Work task: What you return must be the lines from the first one below through the one containing "delete | śrubokręt/różowy", exactly and with pictures excluded.

Exercise inputs section start

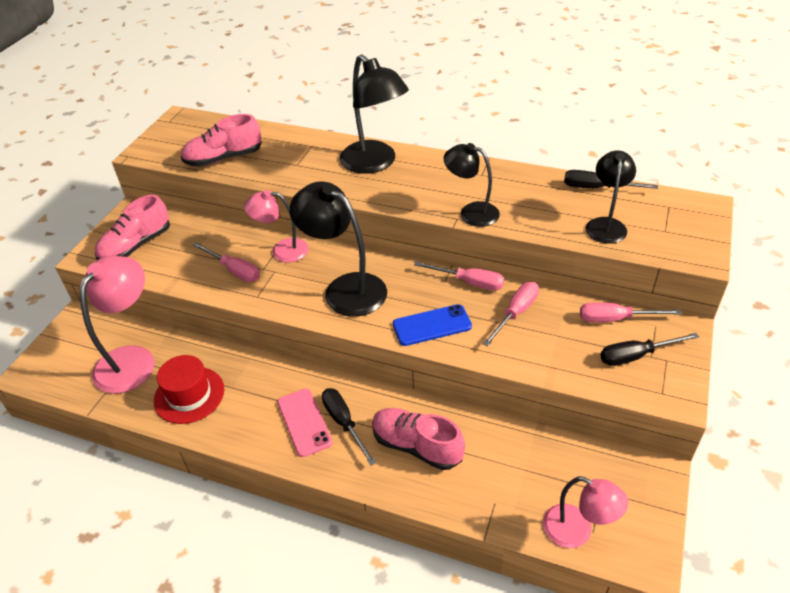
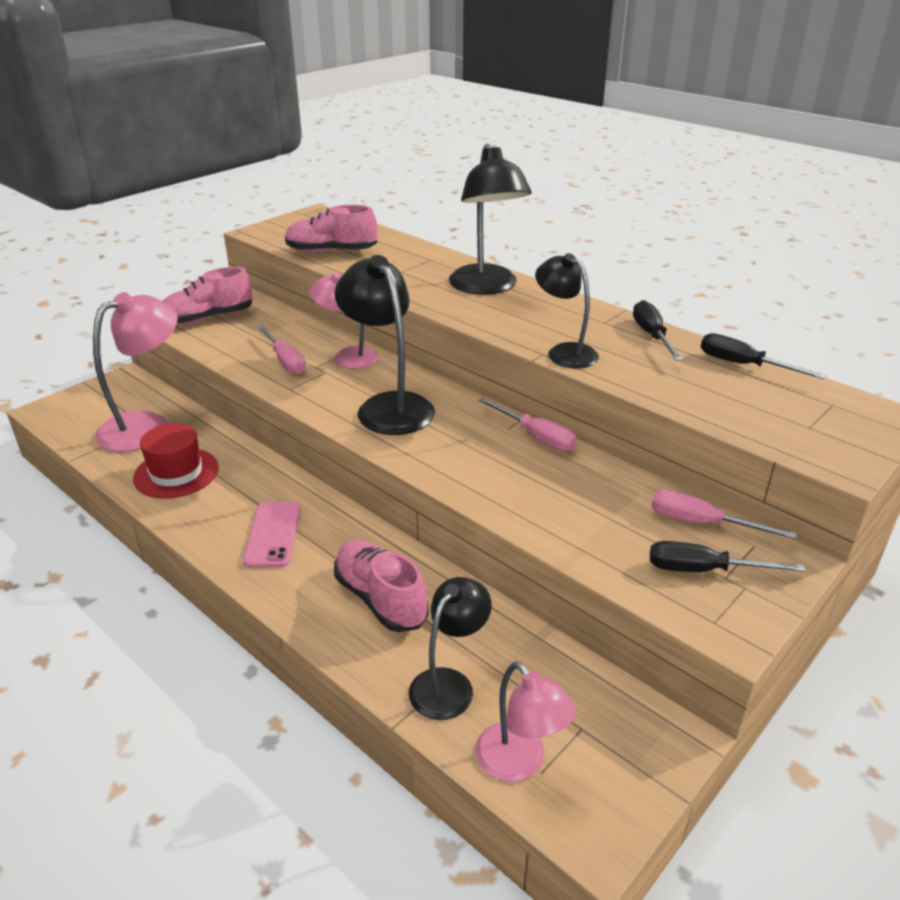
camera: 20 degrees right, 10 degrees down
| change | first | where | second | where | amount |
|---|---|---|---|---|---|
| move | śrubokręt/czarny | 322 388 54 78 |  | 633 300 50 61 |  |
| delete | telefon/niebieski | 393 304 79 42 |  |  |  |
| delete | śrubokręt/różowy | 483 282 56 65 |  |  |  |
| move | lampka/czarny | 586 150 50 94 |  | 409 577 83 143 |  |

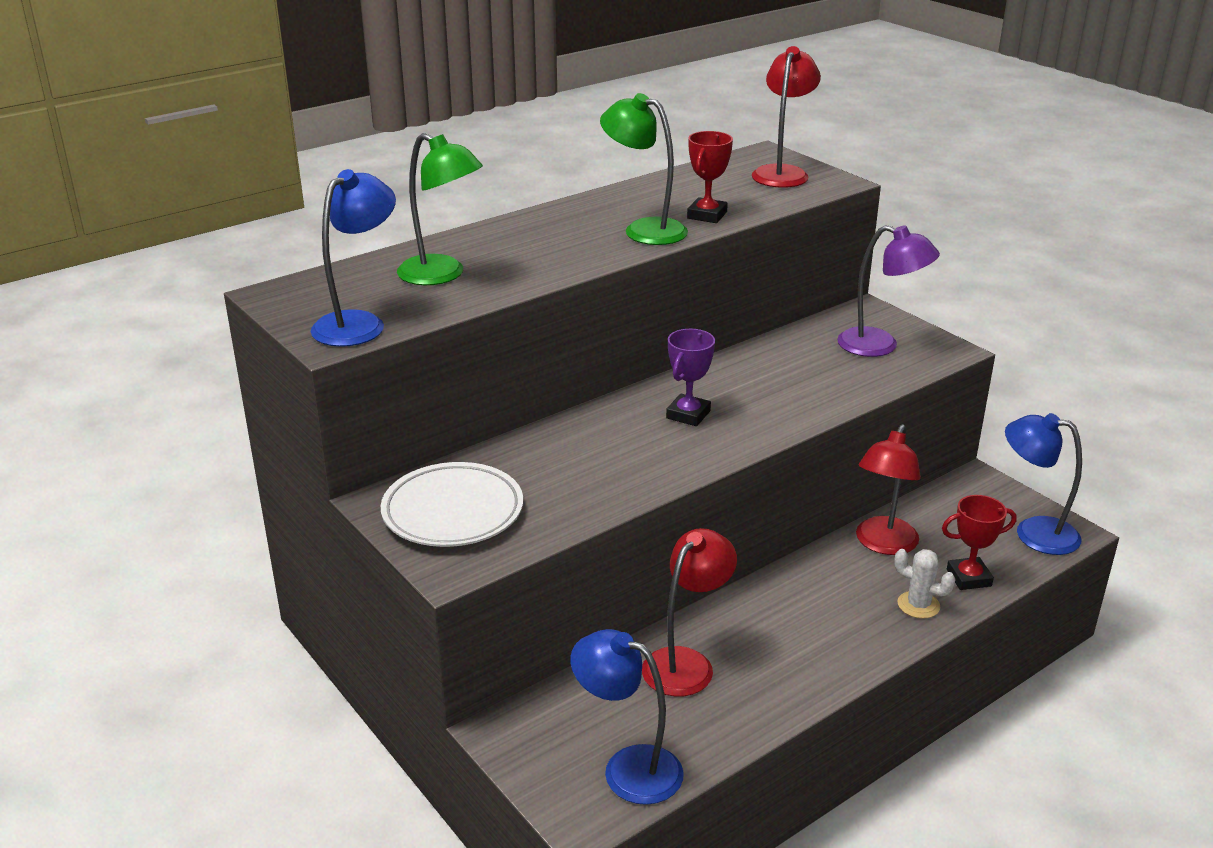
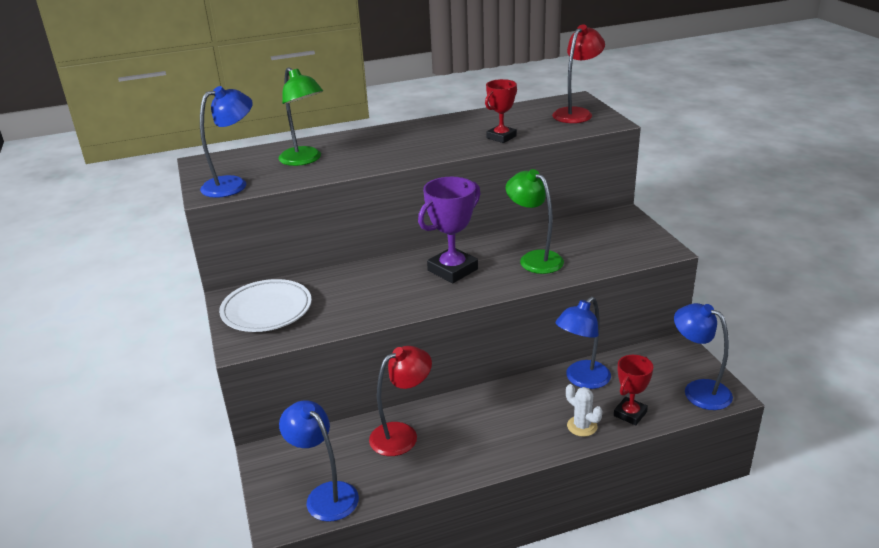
camera: 20 degrees right, 0 degrees up
| change | first | where | second | where | amount |
|---|---|---|---|---|---|
| move | lampka/zielony | 600 93 88 152 |  | 506 169 58 105 |  |
| resize | puchar/fioletowy | 666 329 49 97 |  | 418 177 63 106 | x1.58 |
| delete | lampka/fioletowy | 837 225 103 132 |  |  |  |
| recolor | lampka/czerwony | 856 424 65 131 | lampka/niebieski | 556 297 55 92 |  |
| rotate | puchar/czerwony | 942 495 75 95 |  | 614 355 39 71 | 60 degrees counterclockwise |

Exercise inputs section end

Output:
camera: 20 degrees right, 10 degrees down
| change | first | where | second | where | amount |
|---|---|---|---|---|---|
| move | śrubokręt/czarny | 322 388 54 78 |  | 633 300 50 61 |  |
| delete | telefon/niebieski | 393 304 79 42 |  |  |  |
| delete | śrubokręt/różowy | 483 282 56 65 |  |  |  |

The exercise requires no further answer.